Assignment:
The answer is a number and only a number: how many lines of the data include the string "brown"?

Input data:
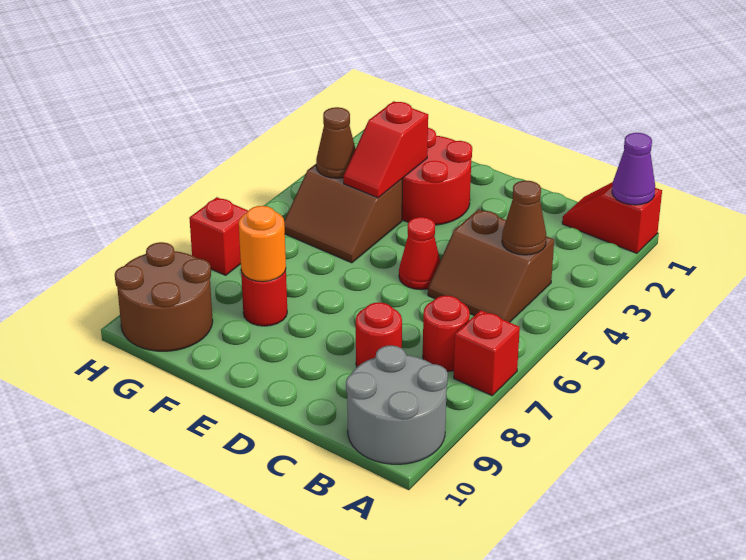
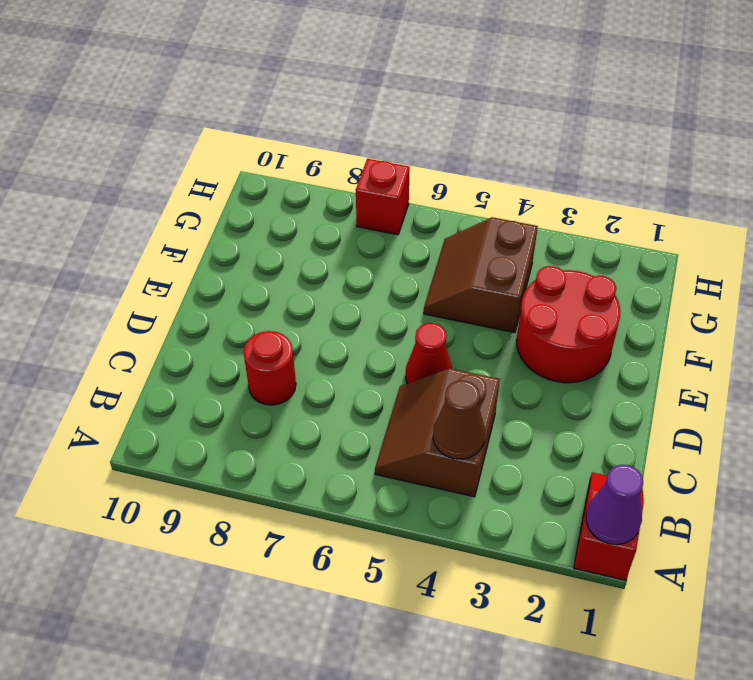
none -> red brick A7 level 1
none -> grey round brick A9:B10 level 1
none -> red round brick B7 level 1

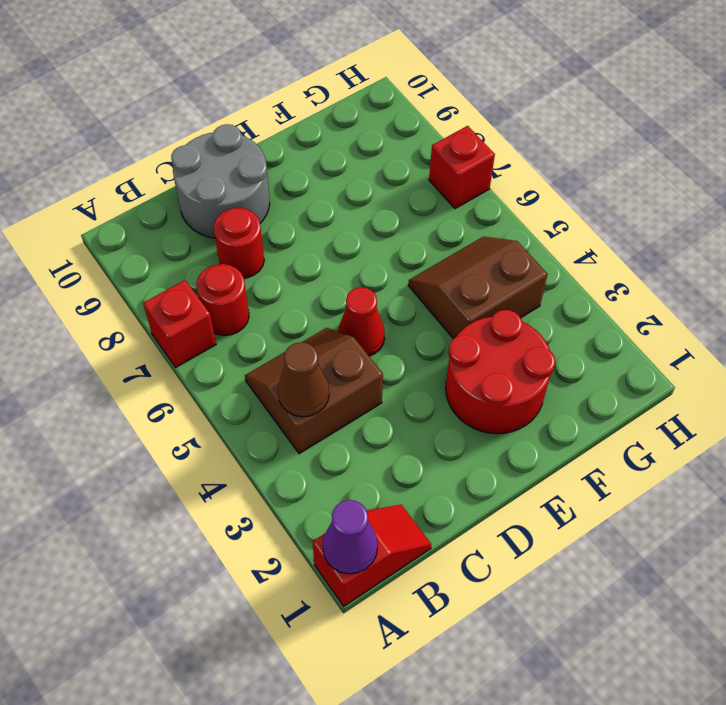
grey round brick C9:D10 level 1 -> grey round brick A9:B10 level 1
none -> red round brick F8 level 1
none -> brown round brick G9:H10 level 1
none -> red slope F3:F4 level 2 top 3

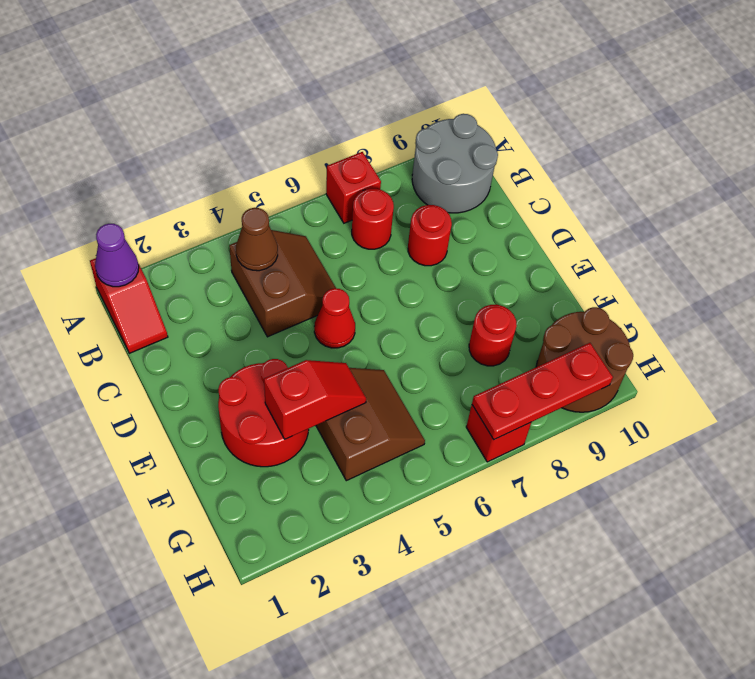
red plate H7:H9 level 2 -> none
none -> orange round brick F8 level 2
none -> brown cone G4 level 2

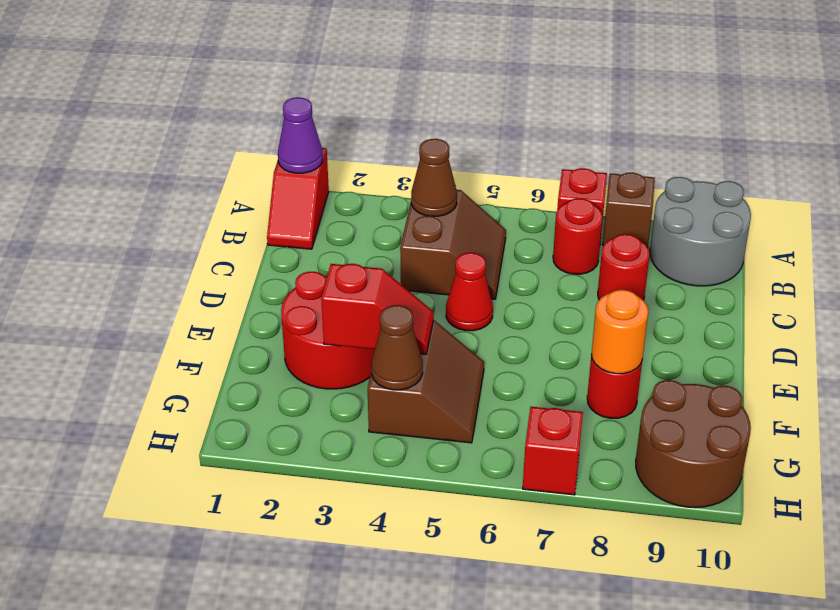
brown brick A8 level 1 -> none

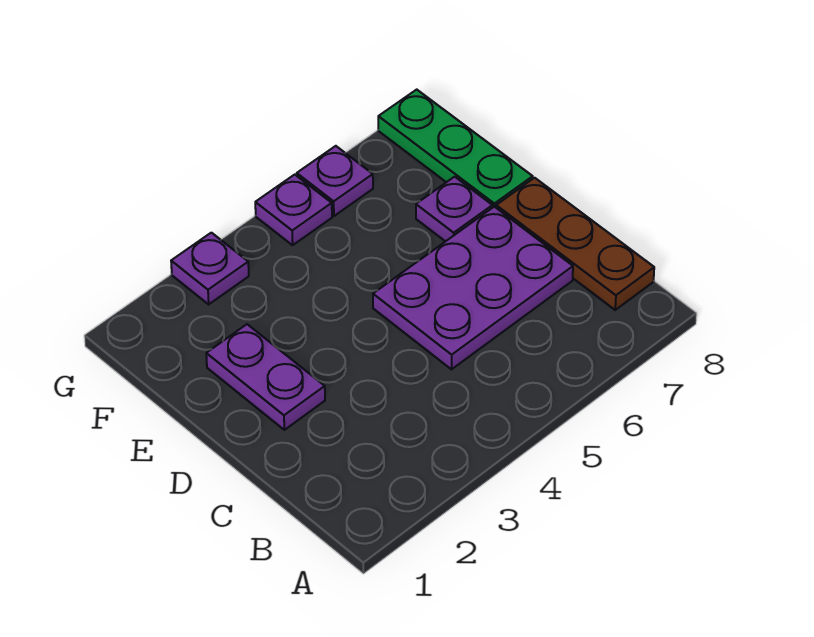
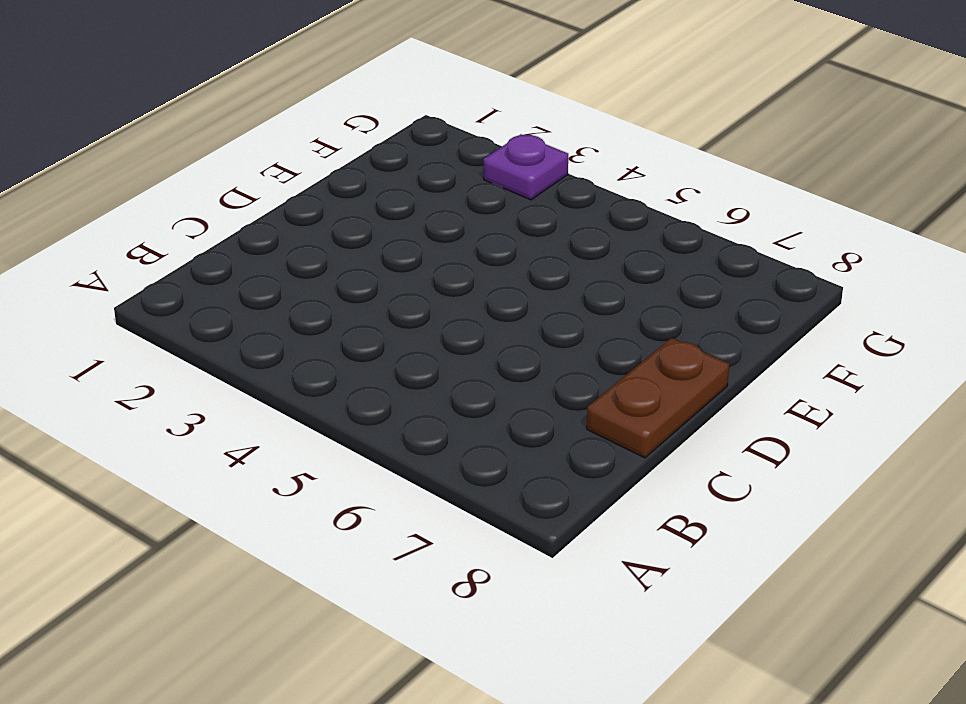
brown plate C8:D8 level 1 -> brown plate B8:D8 level 1
none -> purple plate C5:D7 level 1
none -> purple plate D2:E2 level 1

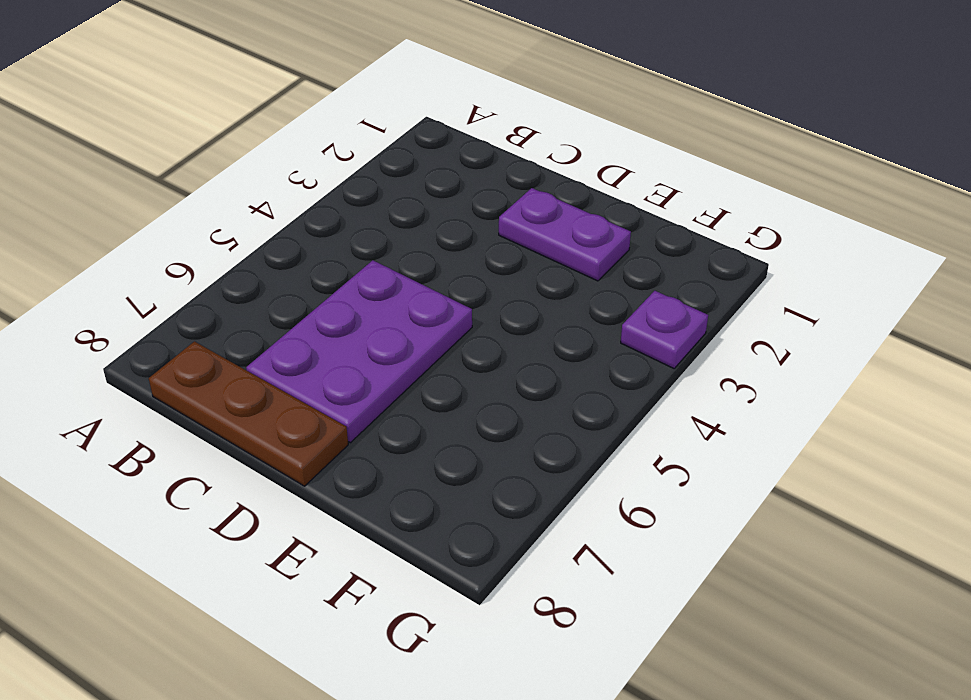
none -> purple plate E7 level 1
none -> green plate E8:G8 level 1

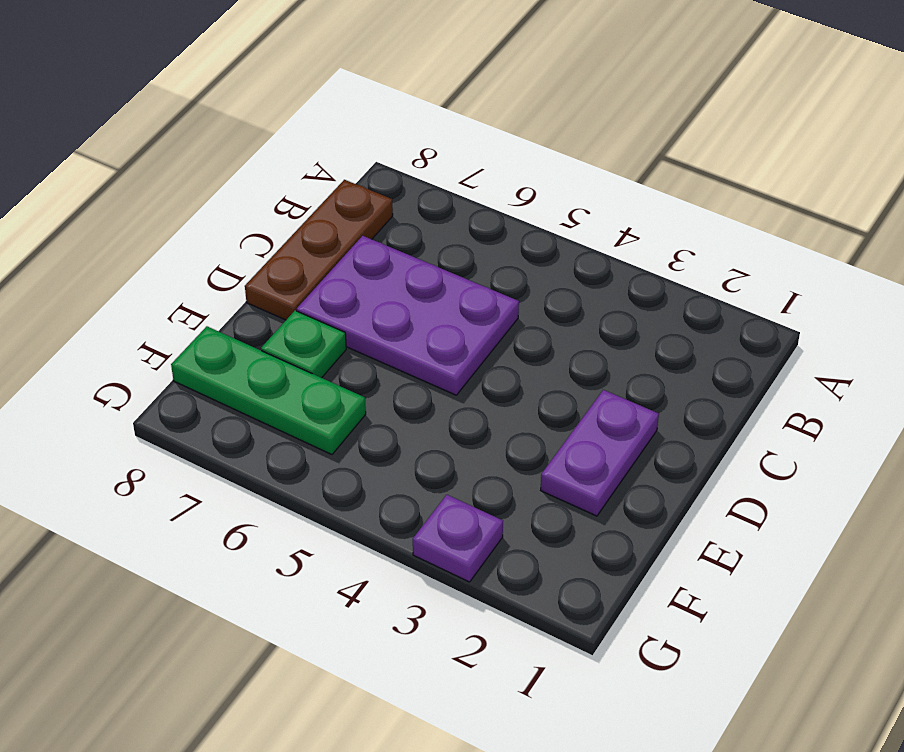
green plate E7 level 1 -> purple plate E7 level 1
green plate F6:F8 level 1 -> green plate E8:G8 level 1
none -> purple plate G5 level 1
none -> purple plate G6 level 1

Completed exercise:
4